## Your instructions
In the records below, find the lines that include the string "relefon" and report how many there are, nothing else.

## Record excerpts
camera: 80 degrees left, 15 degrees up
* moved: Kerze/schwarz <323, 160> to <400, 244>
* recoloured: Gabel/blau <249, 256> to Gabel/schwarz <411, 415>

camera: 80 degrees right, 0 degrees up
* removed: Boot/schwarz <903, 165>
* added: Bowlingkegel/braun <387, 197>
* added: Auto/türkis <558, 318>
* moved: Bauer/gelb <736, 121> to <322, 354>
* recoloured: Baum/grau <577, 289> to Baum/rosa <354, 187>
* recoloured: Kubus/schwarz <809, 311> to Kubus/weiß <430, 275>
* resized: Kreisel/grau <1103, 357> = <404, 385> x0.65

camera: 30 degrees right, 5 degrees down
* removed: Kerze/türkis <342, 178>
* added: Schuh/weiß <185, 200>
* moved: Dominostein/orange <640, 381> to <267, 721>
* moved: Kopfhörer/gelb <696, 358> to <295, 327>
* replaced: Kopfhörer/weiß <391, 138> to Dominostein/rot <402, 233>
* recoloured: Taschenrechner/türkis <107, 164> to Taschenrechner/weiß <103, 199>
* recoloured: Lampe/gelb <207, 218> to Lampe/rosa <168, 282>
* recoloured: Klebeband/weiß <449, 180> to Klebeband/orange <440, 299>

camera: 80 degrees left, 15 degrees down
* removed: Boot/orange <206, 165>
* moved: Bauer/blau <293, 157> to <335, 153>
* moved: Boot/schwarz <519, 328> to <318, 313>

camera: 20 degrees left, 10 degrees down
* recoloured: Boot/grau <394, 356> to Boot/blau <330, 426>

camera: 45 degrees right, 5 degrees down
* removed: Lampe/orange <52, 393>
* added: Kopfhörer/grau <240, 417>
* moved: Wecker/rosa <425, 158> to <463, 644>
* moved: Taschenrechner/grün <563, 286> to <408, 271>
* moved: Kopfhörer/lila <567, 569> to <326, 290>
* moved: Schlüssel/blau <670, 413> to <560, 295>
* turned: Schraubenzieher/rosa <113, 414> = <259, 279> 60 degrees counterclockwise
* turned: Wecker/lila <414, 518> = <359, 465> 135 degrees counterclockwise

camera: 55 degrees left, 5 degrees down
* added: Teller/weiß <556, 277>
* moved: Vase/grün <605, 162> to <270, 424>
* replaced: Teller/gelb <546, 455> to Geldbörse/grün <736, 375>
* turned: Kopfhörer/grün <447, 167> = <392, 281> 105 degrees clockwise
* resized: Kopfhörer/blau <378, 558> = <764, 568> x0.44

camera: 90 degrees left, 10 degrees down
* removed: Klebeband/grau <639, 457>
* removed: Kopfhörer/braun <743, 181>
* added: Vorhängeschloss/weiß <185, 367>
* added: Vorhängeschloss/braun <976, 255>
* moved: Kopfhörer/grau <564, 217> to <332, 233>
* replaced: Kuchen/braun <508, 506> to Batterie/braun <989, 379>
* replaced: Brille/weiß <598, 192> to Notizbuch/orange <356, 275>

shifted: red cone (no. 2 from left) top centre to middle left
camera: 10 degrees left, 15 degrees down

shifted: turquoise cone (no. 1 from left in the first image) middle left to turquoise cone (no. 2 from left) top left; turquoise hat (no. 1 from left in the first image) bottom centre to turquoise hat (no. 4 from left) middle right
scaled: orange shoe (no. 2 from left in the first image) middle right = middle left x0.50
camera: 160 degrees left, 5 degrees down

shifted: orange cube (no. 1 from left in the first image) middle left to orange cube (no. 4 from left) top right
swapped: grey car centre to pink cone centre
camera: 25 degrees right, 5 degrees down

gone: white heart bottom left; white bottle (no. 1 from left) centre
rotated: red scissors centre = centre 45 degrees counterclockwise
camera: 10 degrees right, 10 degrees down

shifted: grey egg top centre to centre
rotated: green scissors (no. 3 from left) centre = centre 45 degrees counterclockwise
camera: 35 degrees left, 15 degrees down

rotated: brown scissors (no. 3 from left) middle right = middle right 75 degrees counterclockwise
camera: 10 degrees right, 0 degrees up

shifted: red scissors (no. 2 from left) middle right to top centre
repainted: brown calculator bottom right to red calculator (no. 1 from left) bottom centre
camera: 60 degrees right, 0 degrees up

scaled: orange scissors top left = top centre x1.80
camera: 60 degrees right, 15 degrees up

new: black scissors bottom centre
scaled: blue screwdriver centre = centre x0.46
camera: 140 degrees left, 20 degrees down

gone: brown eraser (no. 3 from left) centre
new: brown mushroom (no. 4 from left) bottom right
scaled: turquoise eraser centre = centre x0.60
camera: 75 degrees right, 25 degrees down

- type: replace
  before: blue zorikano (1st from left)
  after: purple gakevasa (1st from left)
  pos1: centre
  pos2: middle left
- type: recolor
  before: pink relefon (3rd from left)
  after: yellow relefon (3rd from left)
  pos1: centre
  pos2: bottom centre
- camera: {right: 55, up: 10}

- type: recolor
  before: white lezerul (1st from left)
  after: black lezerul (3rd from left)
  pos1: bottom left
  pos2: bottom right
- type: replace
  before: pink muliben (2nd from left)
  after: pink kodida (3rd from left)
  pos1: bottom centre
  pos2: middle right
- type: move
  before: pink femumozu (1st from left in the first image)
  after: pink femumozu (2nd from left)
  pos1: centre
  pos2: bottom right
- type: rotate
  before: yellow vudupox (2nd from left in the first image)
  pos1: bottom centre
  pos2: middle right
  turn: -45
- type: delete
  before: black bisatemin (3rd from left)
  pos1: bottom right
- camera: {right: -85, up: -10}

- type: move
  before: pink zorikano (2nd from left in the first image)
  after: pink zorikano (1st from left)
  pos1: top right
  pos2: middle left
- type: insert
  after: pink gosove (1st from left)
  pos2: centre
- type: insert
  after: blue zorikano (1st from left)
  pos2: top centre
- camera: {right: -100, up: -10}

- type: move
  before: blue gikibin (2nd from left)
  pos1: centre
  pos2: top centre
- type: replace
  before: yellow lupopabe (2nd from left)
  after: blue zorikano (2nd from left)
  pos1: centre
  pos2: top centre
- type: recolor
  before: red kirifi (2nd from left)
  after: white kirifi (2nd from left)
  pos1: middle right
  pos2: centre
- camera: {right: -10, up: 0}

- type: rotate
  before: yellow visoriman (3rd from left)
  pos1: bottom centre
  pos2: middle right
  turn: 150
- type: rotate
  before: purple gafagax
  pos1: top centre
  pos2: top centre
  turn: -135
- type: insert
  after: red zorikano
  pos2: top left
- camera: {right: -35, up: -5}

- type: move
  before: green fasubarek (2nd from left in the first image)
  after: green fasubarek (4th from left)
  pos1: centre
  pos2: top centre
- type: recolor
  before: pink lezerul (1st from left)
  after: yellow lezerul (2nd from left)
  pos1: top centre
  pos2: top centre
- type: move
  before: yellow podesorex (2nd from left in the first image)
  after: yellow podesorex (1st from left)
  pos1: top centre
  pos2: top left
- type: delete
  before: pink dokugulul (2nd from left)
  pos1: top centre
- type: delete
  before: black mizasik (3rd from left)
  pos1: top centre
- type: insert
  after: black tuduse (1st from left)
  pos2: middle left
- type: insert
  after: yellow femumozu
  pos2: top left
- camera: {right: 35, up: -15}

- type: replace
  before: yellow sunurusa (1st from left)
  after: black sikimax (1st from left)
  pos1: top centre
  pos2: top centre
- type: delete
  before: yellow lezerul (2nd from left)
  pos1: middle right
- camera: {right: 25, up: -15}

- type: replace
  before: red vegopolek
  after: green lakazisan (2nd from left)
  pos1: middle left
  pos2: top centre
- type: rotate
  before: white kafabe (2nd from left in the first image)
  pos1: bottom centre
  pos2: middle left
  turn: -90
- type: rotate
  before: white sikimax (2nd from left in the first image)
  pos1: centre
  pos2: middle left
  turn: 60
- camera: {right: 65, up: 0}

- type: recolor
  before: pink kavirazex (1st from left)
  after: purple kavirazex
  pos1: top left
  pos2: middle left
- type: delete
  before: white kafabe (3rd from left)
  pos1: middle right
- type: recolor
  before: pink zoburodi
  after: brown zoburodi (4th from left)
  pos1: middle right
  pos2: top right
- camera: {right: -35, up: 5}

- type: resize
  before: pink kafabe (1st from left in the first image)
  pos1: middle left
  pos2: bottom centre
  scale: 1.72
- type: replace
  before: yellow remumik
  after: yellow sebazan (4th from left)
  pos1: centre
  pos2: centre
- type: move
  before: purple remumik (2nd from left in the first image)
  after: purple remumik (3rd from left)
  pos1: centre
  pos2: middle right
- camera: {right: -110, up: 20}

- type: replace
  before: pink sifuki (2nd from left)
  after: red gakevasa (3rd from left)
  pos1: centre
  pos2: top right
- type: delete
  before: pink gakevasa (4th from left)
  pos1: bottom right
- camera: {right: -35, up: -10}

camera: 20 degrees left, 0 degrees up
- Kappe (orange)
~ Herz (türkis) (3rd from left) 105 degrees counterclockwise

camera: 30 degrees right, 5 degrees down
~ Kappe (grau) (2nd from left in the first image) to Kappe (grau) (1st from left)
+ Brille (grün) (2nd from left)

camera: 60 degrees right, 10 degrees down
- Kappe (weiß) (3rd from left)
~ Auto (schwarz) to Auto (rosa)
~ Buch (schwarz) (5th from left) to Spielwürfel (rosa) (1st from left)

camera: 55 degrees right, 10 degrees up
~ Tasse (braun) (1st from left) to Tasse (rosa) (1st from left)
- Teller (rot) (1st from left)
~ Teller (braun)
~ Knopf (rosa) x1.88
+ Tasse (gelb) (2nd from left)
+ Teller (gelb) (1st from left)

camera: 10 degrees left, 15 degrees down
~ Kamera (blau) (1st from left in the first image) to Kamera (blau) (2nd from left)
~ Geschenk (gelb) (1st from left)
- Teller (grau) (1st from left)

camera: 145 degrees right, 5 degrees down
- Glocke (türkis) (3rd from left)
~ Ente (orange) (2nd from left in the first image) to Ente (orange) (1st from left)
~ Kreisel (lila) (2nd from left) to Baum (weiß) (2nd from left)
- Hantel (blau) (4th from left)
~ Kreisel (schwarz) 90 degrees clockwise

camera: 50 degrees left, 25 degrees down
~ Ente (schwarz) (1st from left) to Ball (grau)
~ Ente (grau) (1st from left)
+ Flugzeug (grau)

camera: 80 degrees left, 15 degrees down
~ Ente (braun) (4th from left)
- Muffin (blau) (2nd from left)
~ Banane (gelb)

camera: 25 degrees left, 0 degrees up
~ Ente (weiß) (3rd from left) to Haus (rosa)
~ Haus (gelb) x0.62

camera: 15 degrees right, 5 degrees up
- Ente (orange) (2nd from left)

## Response to this task
2